====== DATA TO PROCESS

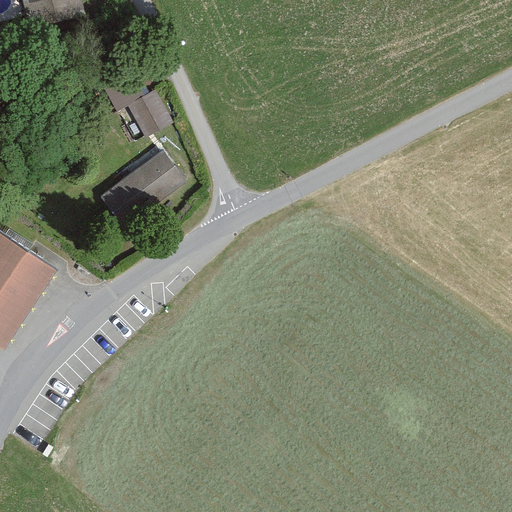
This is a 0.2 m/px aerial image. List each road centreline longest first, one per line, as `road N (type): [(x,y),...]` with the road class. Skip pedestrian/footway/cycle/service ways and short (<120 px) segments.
road 1 (unclassified): [(0,427),(44,353),(109,298),(242,222)]
road 2 (unclassified): [(242,222),(511,80)]
road 3 (residential): [(242,222),(135,0)]
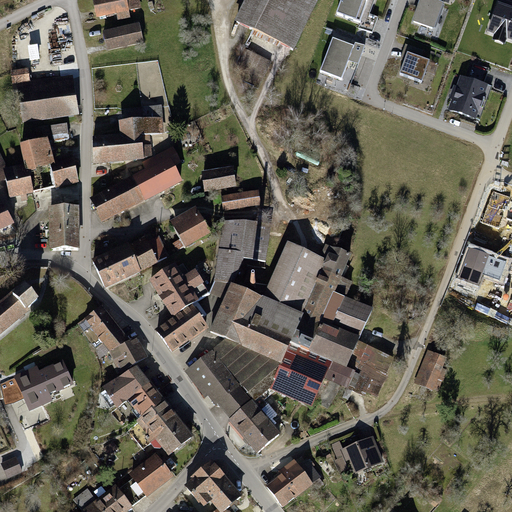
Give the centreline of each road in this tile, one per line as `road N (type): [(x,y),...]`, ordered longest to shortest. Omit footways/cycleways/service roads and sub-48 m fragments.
road 1 (residential): [(368,418),(407,377),(487,170)]
road 2 (residential): [(86,277),(89,106),(72,0)]
road 3 (residential): [(402,0),(368,98),(495,146)]
road 4 (tertiary): [(221,441),(149,333),(86,277)]
road 5 (residential): [(245,474),(368,418)]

============

## [TASK INSTRUCTIONS]
Copy all of the data above line for line without changing anything, and leave the pictures out of your copy.

## [FULL ANSWER]
This is a 0.2 m/px aerial image. List each road centreline longest first, one per line, as `road N (type): [(x,y),...]` with the road class. Skip pedestrian/footway/cycle/service ways and short (<120 px) segments.
road 1 (unclassified): [(0,427),(44,353),(109,298),(242,222)]
road 2 (unclassified): [(242,222),(511,80)]
road 3 (residential): [(242,222),(135,0)]
Give the centreline of each road in this tile, one per line as `road N (type): [(x,y),...]`, ordered longest to shortest. Omit footways/cycleways/service roads and sub-48 m fragments.
road 1 (residential): [(368,418),(407,377),(487,170)]
road 2 (residential): [(86,277),(89,106),(72,0)]
road 3 (residential): [(402,0),(368,98),(495,146)]
road 4 (tertiary): [(221,441),(149,333),(86,277)]
road 5 (residential): [(245,474),(368,418)]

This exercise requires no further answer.